▸ Task goal
The word "brown" marks the lines to find; copy every such line from the data below.

(Records drawn from a dataset)

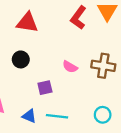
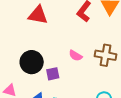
black circle: (21, 59) -> (32, 62), moved, size x1.5

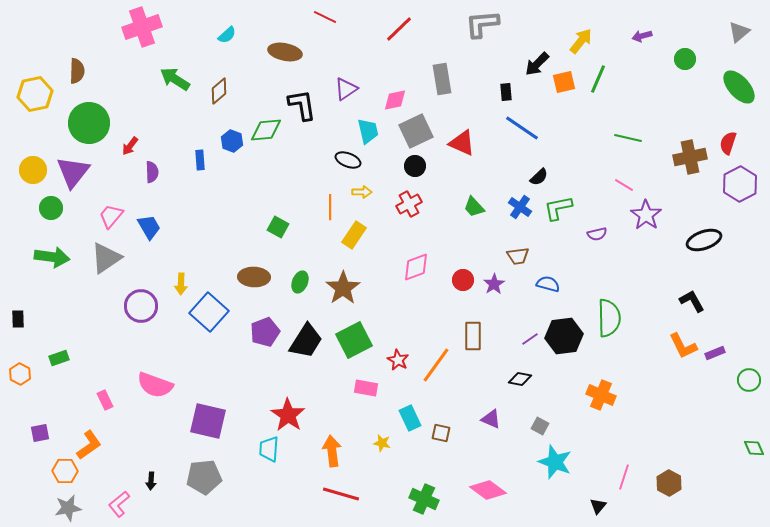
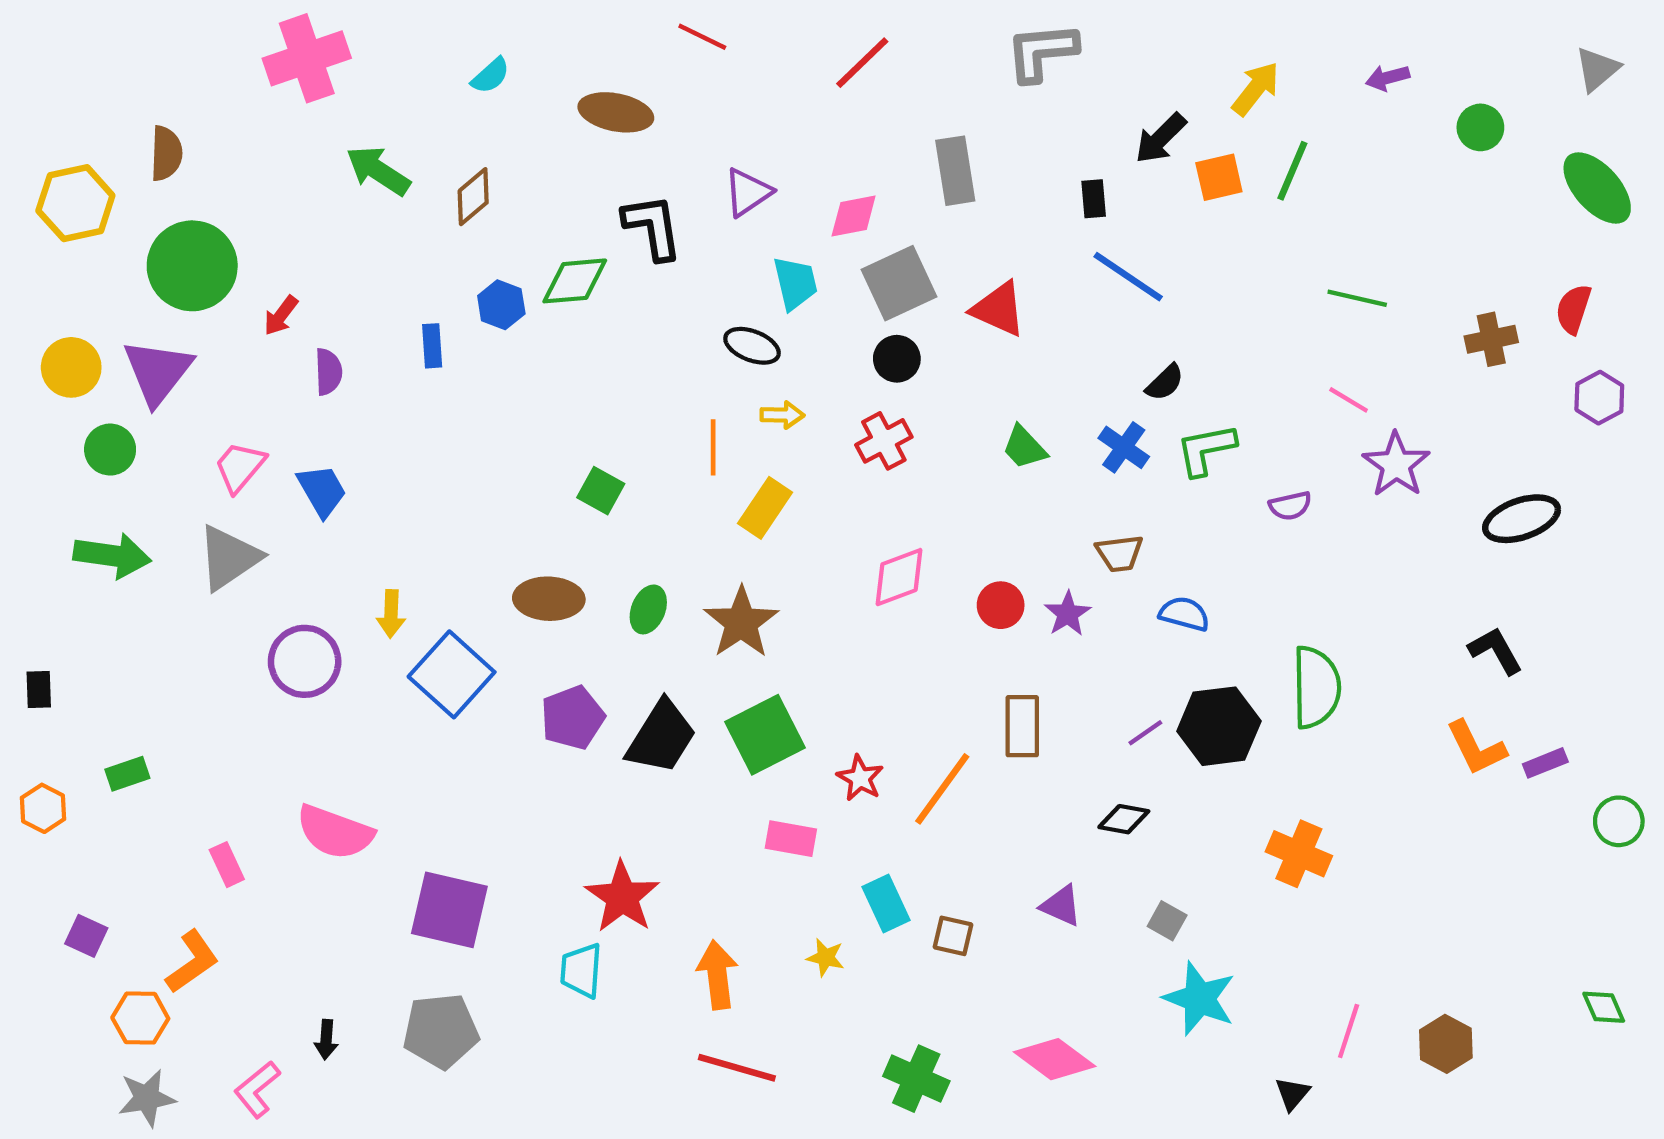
brown cross: (690, 157) -> (1491, 339), size x0.7
purple hexagon: (740, 184) -> (1599, 398), size x0.7
purple square: (40, 433) -> (86, 936), turned 36
green diamond: (754, 448) -> (1604, 1007), moved

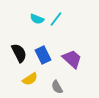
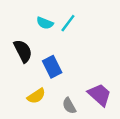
black semicircle: (19, 53) -> (23, 51), moved
purple trapezoid: (72, 59) -> (99, 95), moved

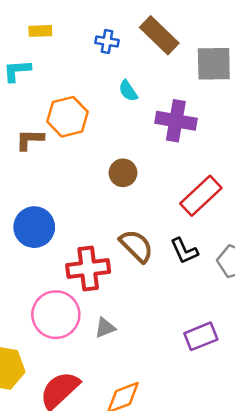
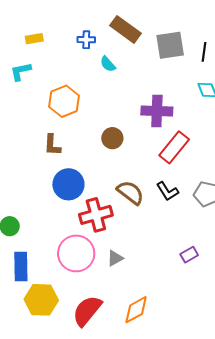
cyan semicircle: (128, 91) -> (108, 64), moved
purple cross: (176, 121) -> (157, 111), moved
brown L-shape: (30, 140) -> (52, 145), moved, turned -80
blue circle: (34, 227) -> (68, 184), moved
purple rectangle: (201, 336) -> (189, 255), size x0.7

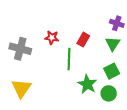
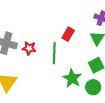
red star: (52, 38) -> (29, 48), moved

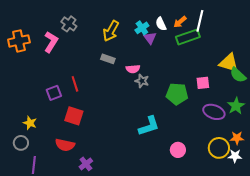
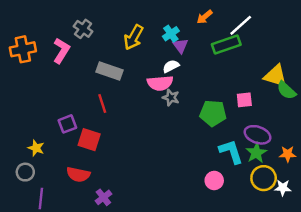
white line: (200, 21) -> (241, 25), turned 35
orange arrow: (180, 22) -> (205, 17), moved
white semicircle: (161, 24) -> (171, 66), moved, turned 88
gray rectangle: (108, 59) -> (110, 71), moved, size x1.5
pink semicircle: (133, 69) -> (160, 83), size x1.5
red line: (75, 84) -> (102, 103), moved
purple square: (54, 93) -> (67, 124), moved
green star: (236, 106) -> (256, 153), moved
cyan L-shape: (149, 126) -> (231, 152), moved, turned -90
orange star: (237, 138) -> (288, 154), moved

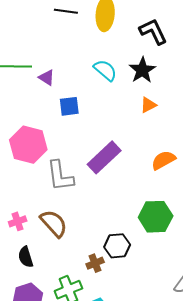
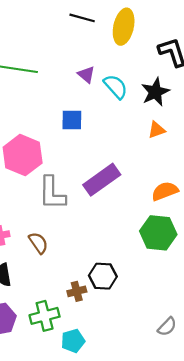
purple triangle: (47, 78) -> (86, 75), moved
green hexagon: (156, 217) -> (158, 233), moved
brown semicircle: (54, 223) -> (38, 243), size x0.7

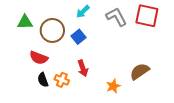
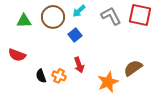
brown circle: (52, 30) -> (53, 17), moved
red semicircle: (39, 58) -> (17, 55), moved
orange star: (113, 86) -> (108, 82), size x1.5

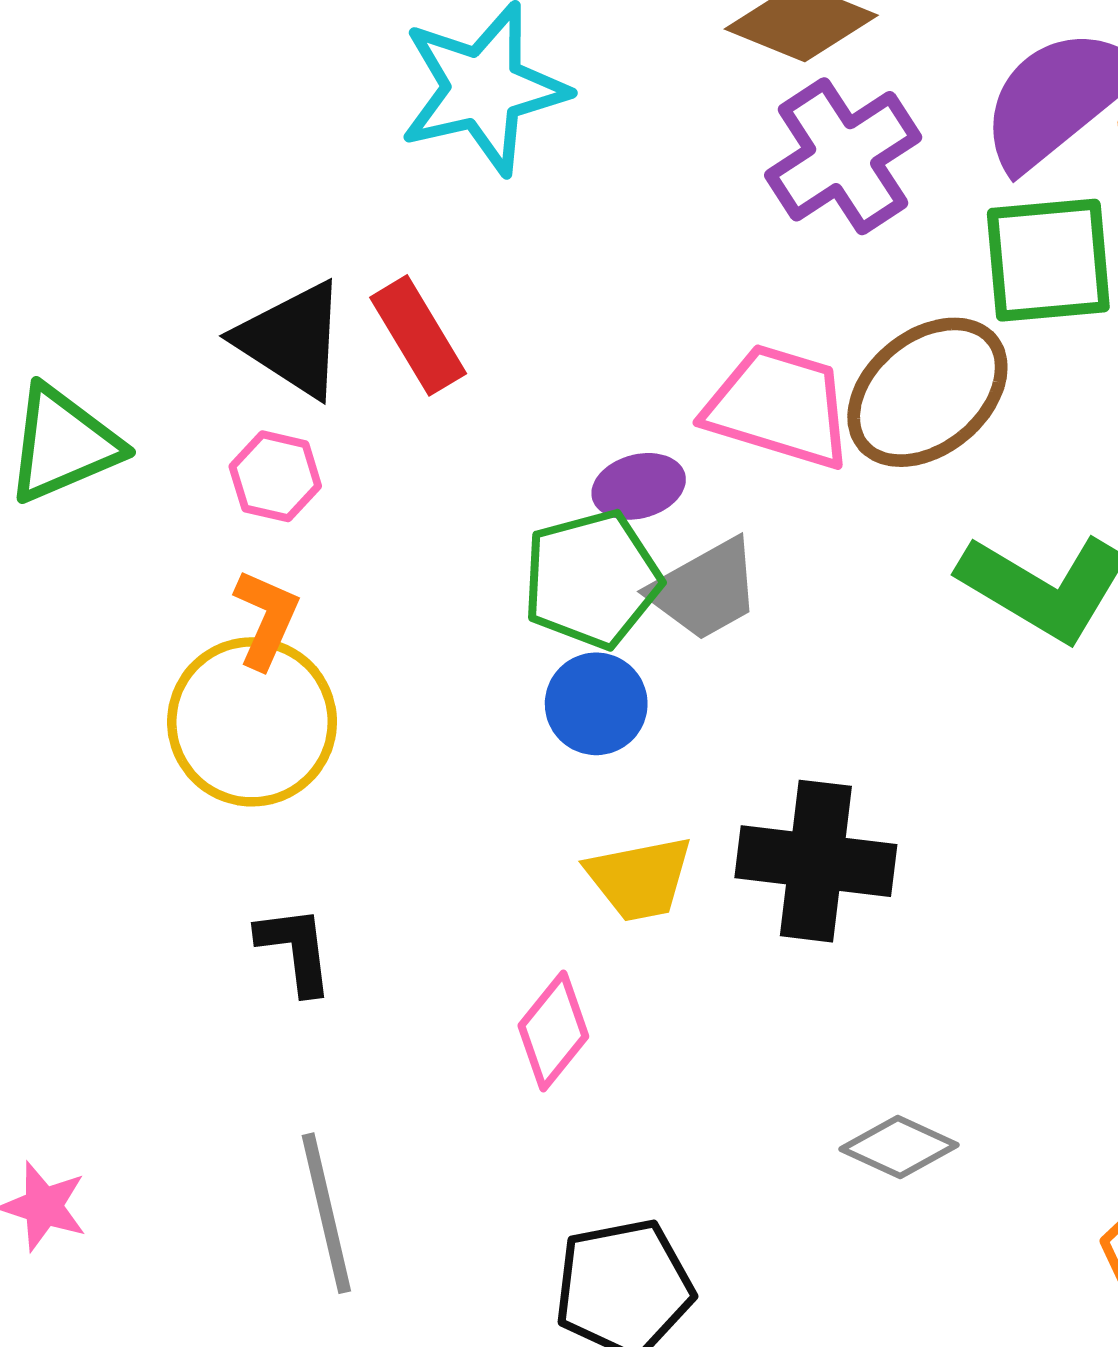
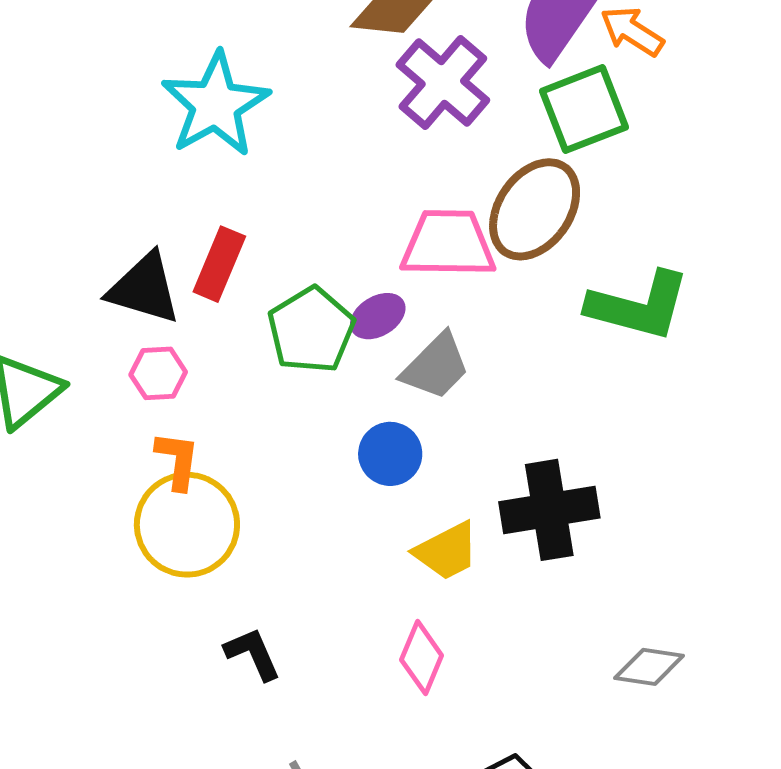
red rectangle: (418, 335) -> (219, 264), turned 70
green pentagon: (592, 579) -> (311, 330), moved

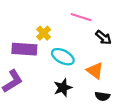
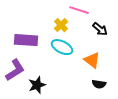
yellow cross: (44, 33) -> (61, 25), moved
black star: (63, 88) -> (37, 85), moved

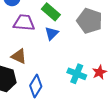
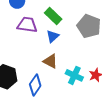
brown triangle: (19, 56) -> (50, 61), moved

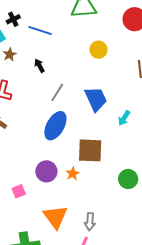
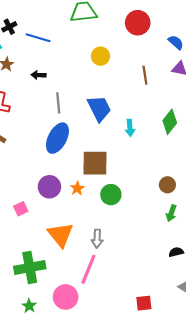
black arrow: (39, 66) -> (38, 75), turned -56
gray line: (57, 92) -> (58, 103), turned -36
cyan arrow: (124, 118) -> (130, 128), turned -35
green circle: (128, 179) -> (111, 195), moved

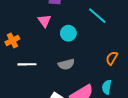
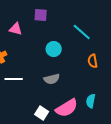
pink triangle: (45, 21) -> (16, 29), moved, turned -40
orange semicircle: (112, 58) -> (93, 61), moved, turned -40

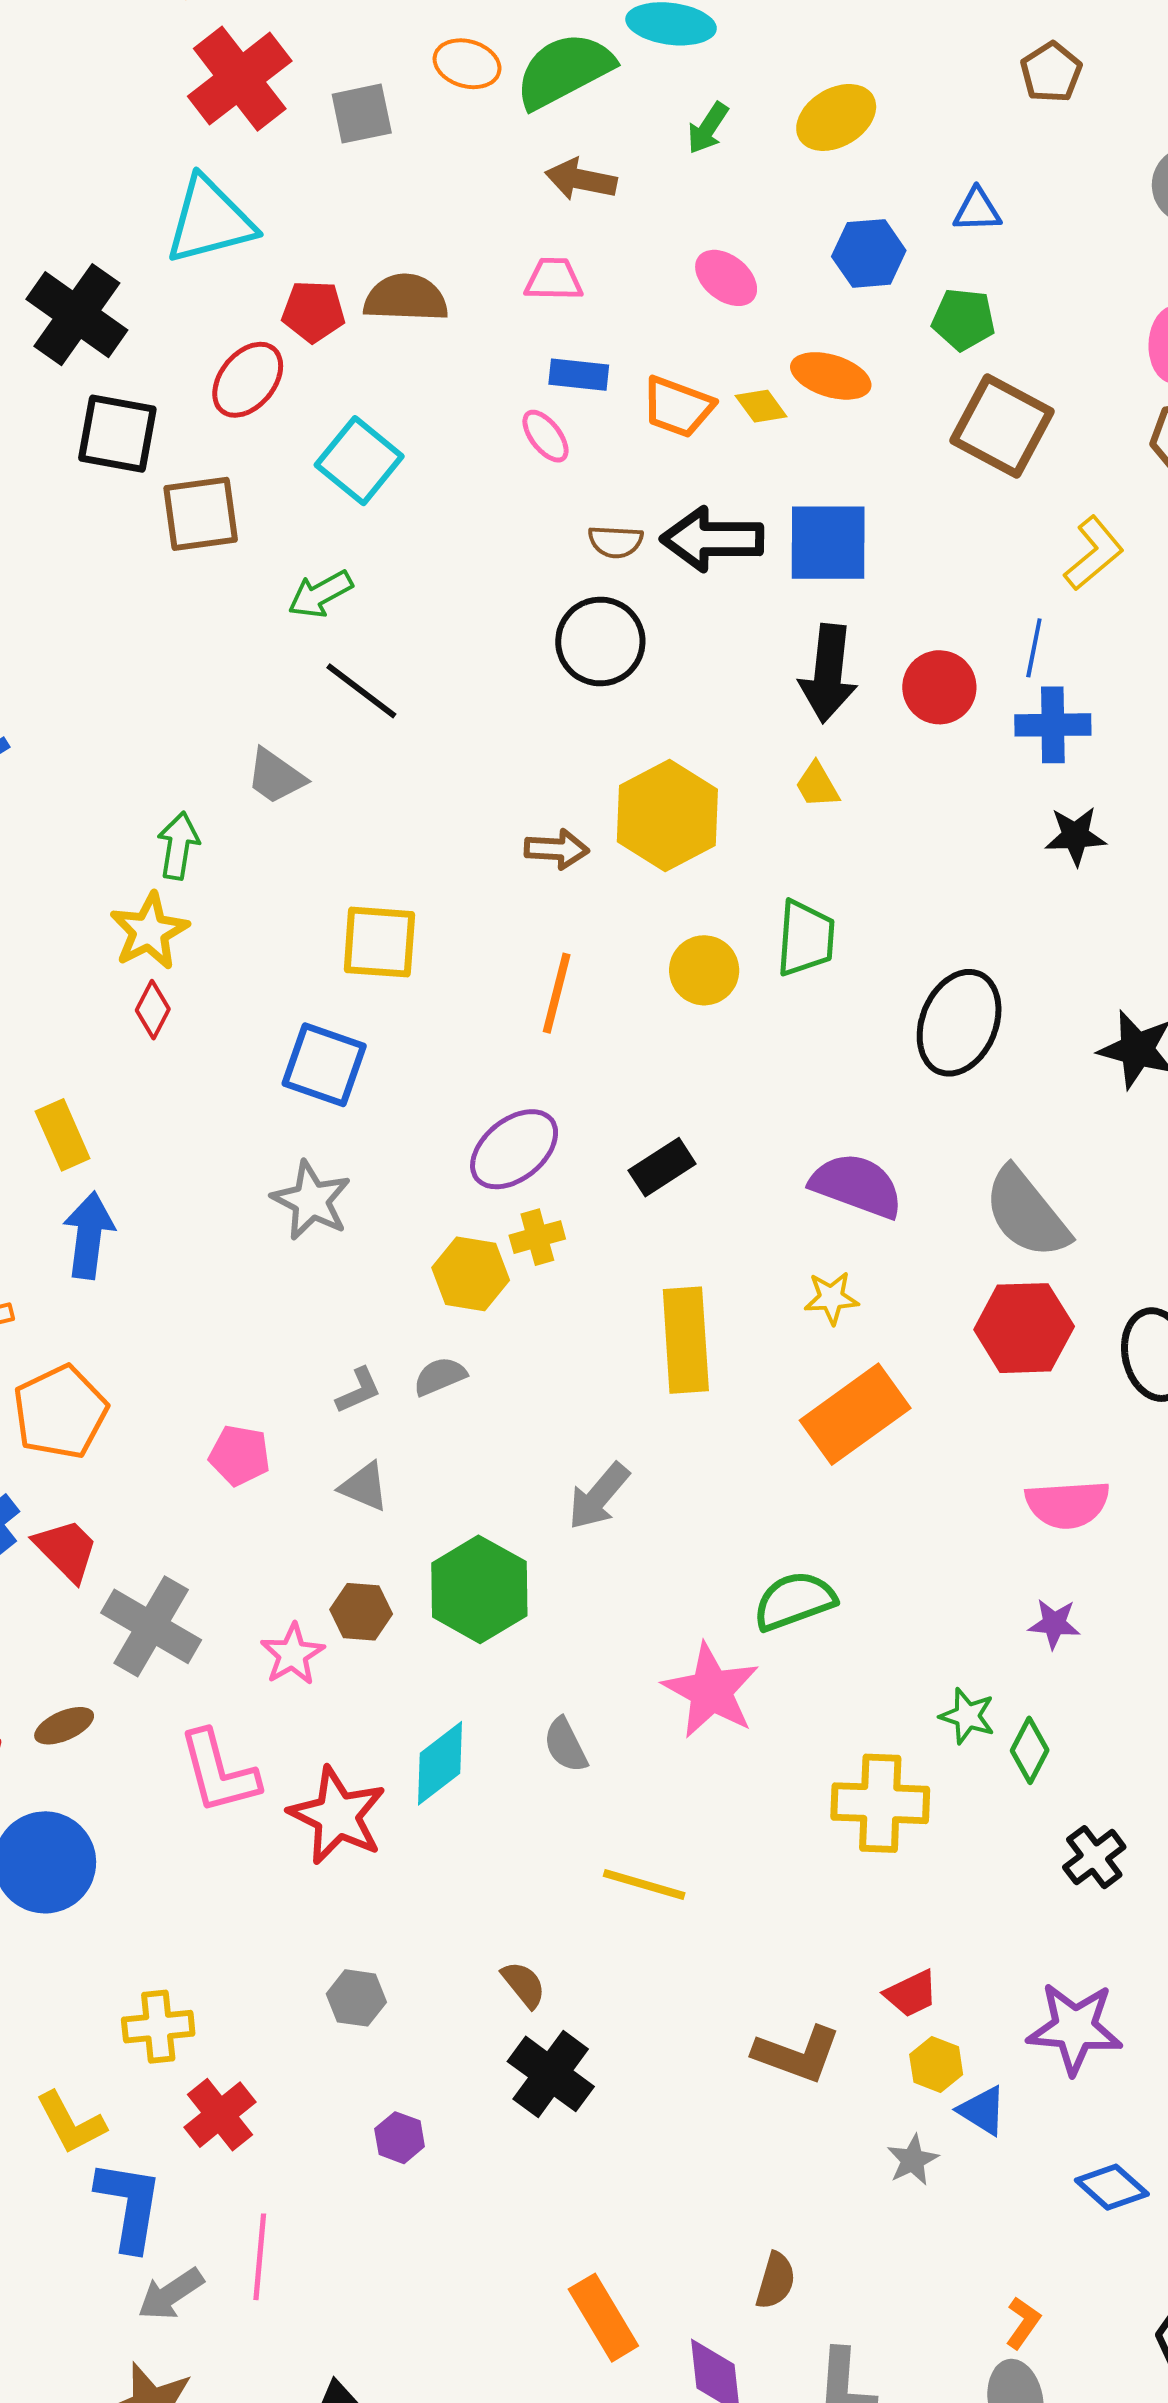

▸ Exercise solution
brown cross: (690, 157) -> (1491, 339), size x0.7
brown L-shape: (30, 140) -> (52, 145), moved, turned -80
brown semicircle: (54, 223) -> (38, 243), size x0.7
brown circle: (52, 30) -> (53, 17), moved
brown triangle: (19, 56) -> (50, 61), moved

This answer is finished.